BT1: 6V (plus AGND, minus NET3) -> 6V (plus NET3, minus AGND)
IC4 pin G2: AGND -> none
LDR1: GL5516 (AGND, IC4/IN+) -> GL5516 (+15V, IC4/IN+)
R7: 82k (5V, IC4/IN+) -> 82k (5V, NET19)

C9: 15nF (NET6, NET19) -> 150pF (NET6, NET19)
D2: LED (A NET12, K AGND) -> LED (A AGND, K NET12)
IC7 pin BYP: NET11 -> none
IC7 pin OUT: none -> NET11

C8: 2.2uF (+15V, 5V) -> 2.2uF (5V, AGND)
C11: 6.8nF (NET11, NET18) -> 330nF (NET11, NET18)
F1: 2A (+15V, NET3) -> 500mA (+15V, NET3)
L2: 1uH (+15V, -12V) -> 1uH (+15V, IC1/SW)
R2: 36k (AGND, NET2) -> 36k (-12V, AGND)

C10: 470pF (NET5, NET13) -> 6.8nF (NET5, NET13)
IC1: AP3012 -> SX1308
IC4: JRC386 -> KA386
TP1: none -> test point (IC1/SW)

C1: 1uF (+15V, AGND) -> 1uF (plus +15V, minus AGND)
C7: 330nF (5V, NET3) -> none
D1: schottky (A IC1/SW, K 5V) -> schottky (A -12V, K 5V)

TASK GOAL:
Within the entries above, how many lines hold the string "none"? State the number with no other words.

REPLY:
5